RECORDS SUPPLIED:
========================================

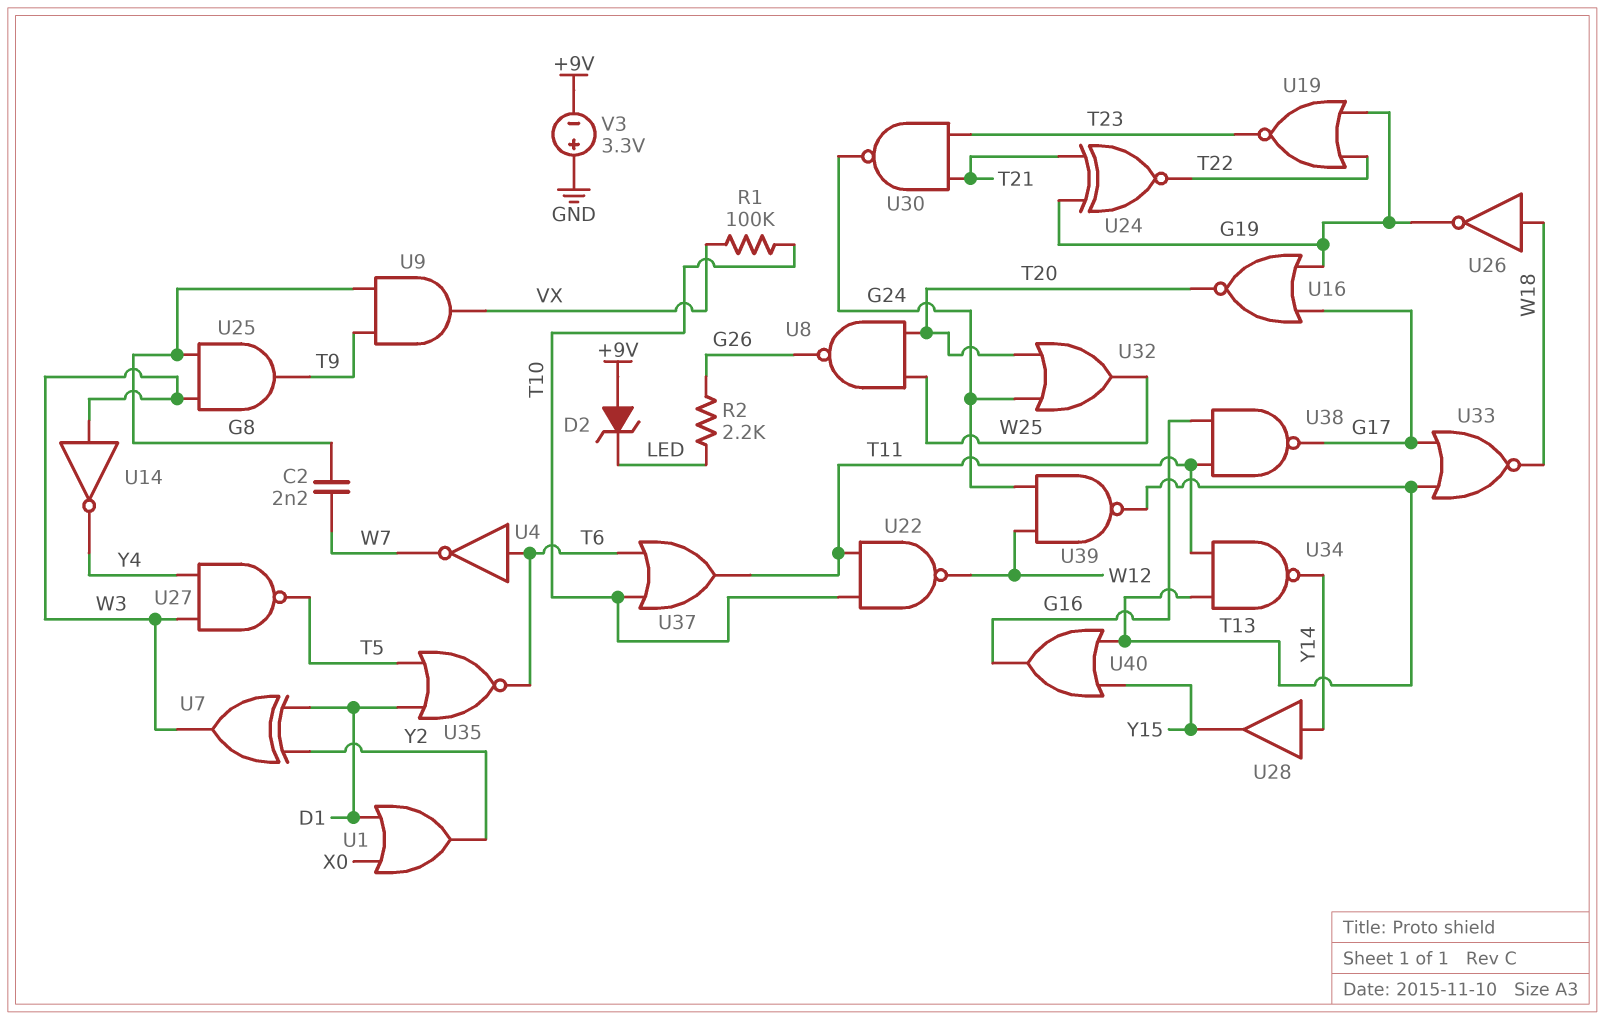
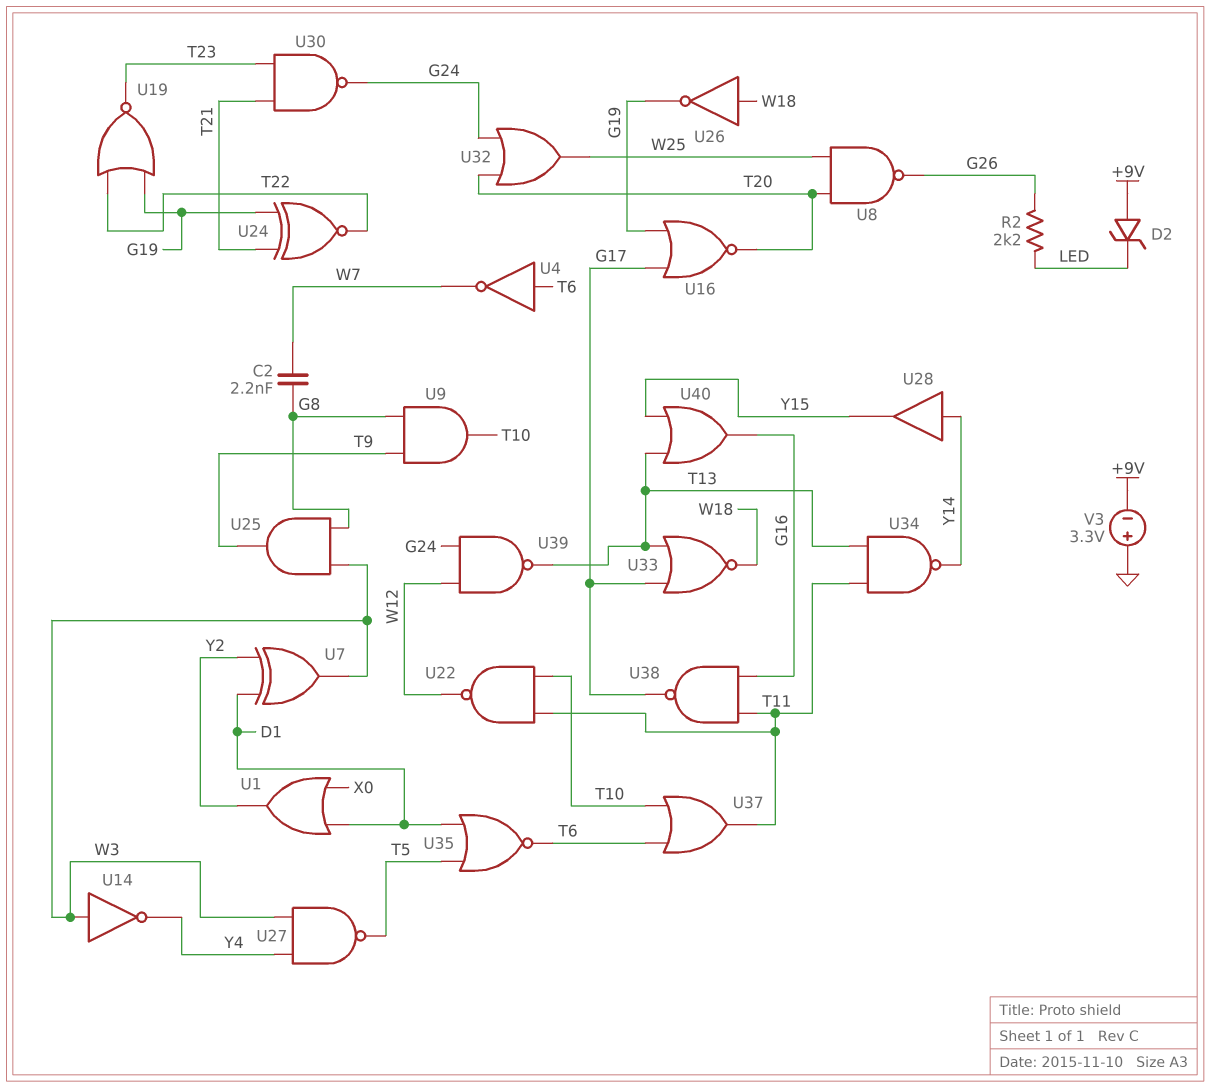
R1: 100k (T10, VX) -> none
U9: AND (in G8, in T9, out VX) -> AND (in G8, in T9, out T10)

========================================

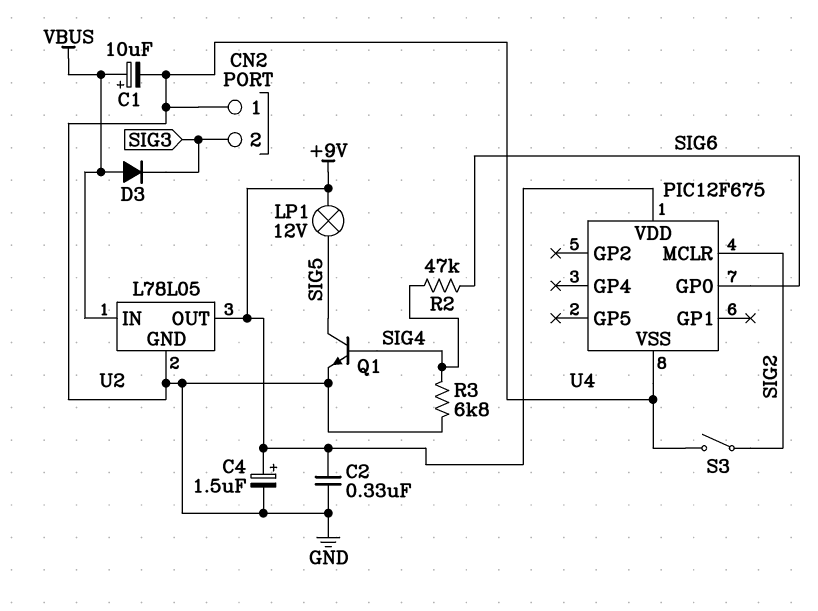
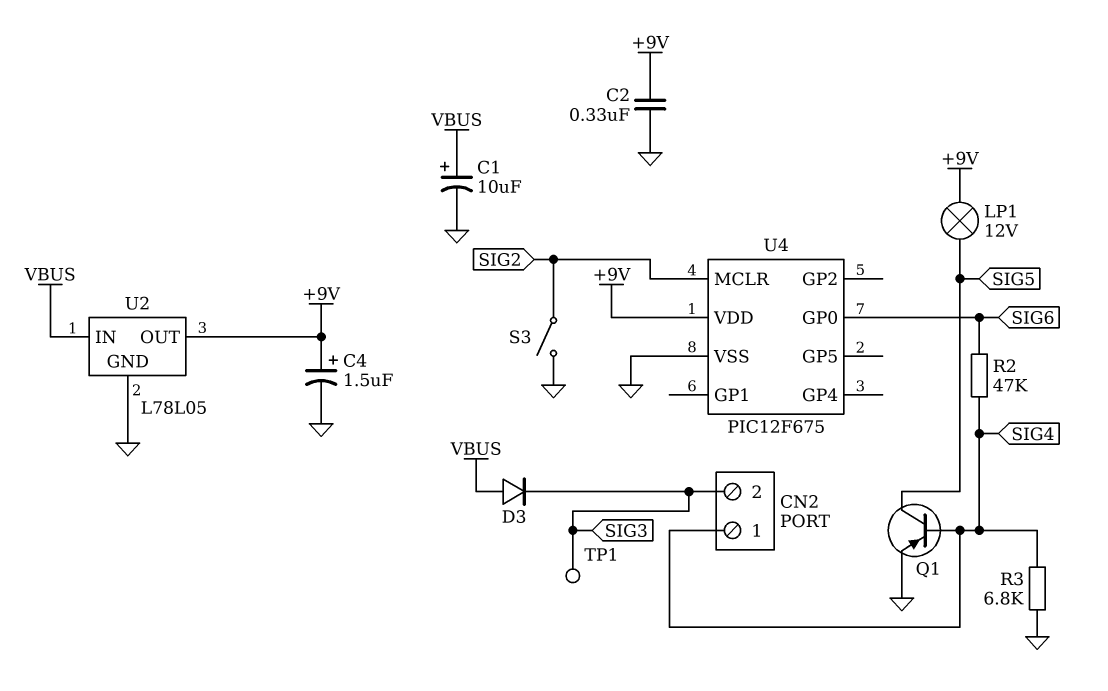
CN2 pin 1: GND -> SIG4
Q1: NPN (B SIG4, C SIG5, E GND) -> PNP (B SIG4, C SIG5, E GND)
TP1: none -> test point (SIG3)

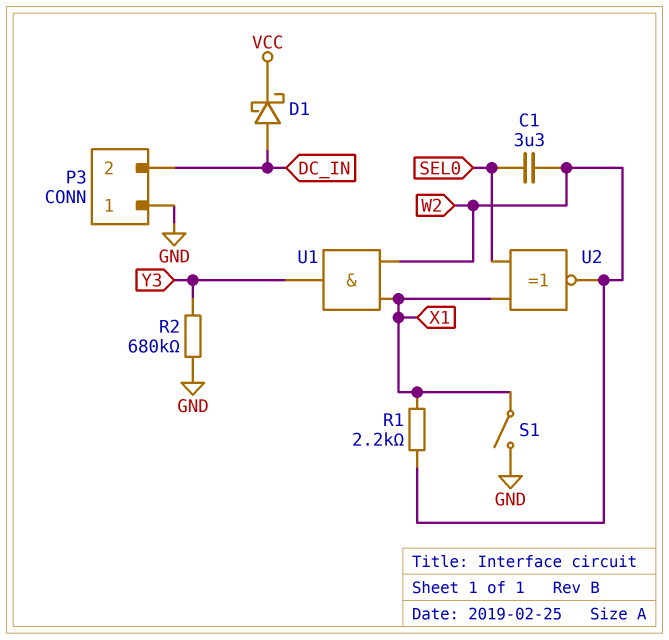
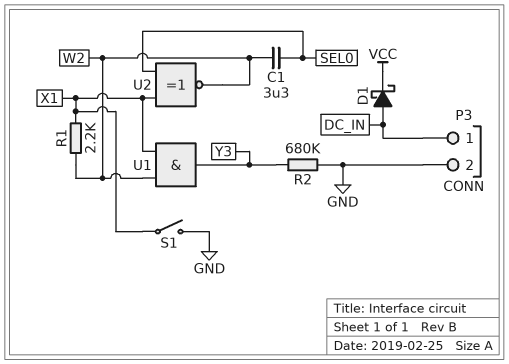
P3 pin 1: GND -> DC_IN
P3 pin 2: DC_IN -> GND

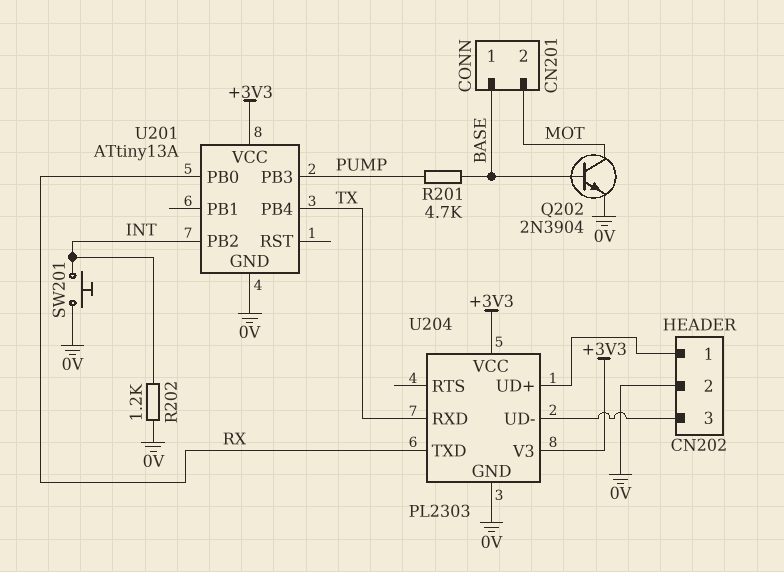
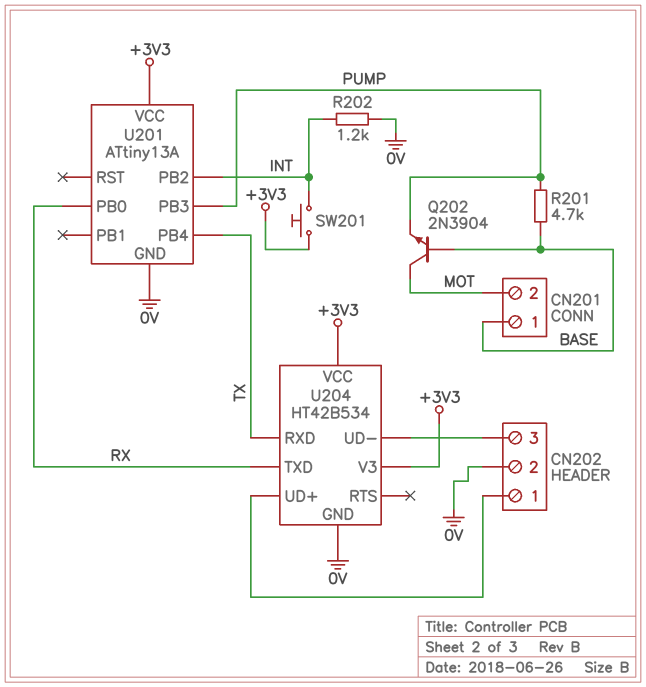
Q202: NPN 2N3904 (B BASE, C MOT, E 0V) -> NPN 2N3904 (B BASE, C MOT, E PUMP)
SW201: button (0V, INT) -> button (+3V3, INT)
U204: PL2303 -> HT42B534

========================================

PROMPT: In the material above, one part opens with the line containing "P3 pin 2: DC_IN -> GND" and closes with the line containing "U204: PL2303 -> HT42B534". Write out that part exactly and skip its pictures.

OUTPUT FOR THIS EXERCISE:
P3 pin 2: DC_IN -> GND

Q202: NPN 2N3904 (B BASE, C MOT, E 0V) -> NPN 2N3904 (B BASE, C MOT, E PUMP)
SW201: button (0V, INT) -> button (+3V3, INT)
U204: PL2303 -> HT42B534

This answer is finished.